Dataset extract:

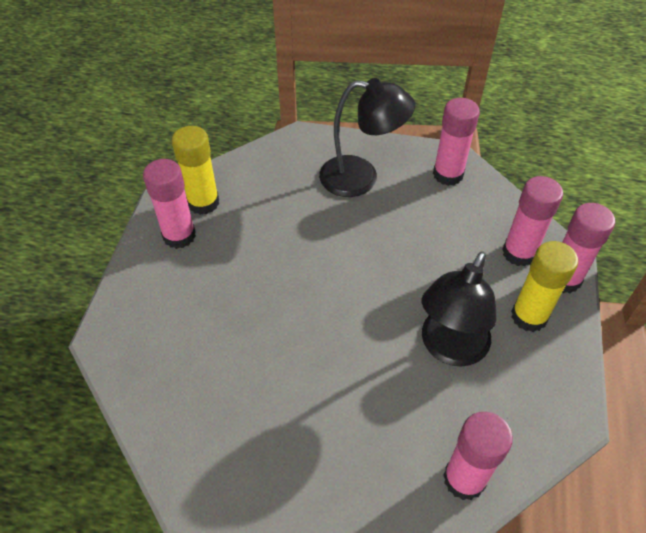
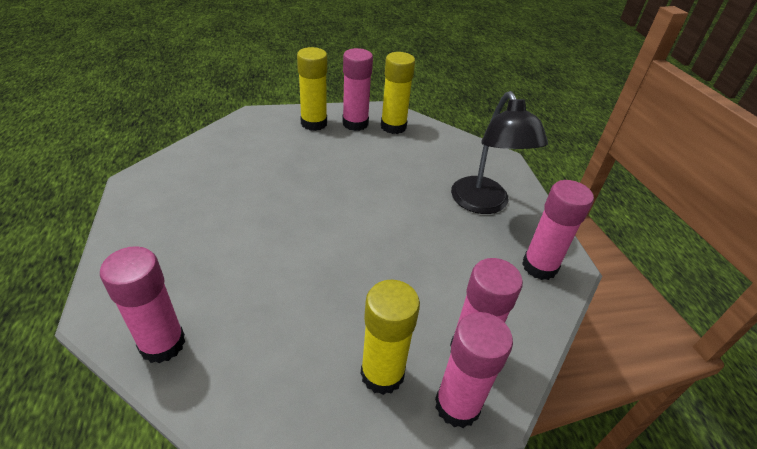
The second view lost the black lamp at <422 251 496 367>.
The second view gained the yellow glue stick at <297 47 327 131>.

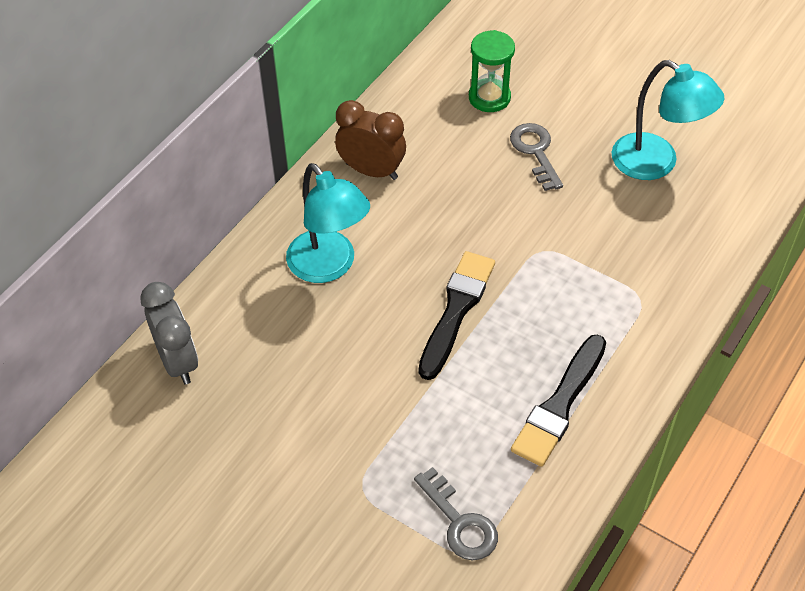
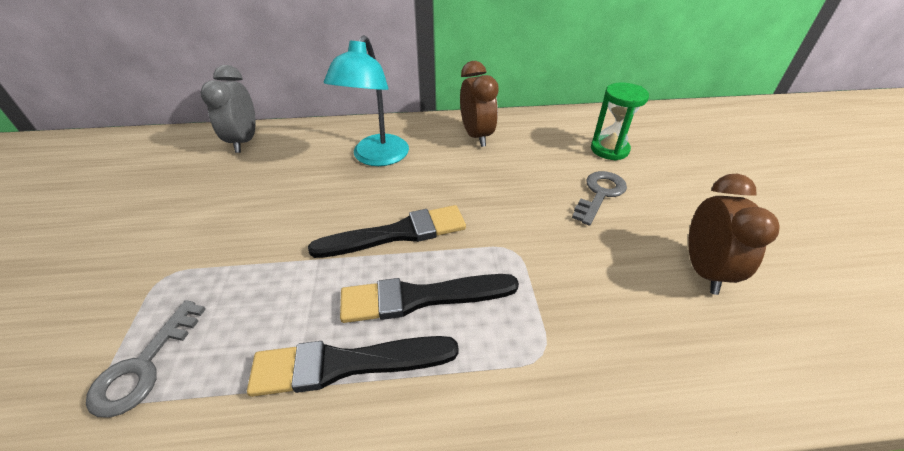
The grey clock at <140 282 198 385> ended up facing another way, 150 degrees clockwise from before.
Where the turquoise lamp stood at <612 60 724 180>, the brown clock came to stand at <688 174 780 295>.
The second view gained the black brush at <340 274 519 323>.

Exercise details:
For the records above, state the number of lines that contain "gained", and provide nothing further.

Response to the exercise:
2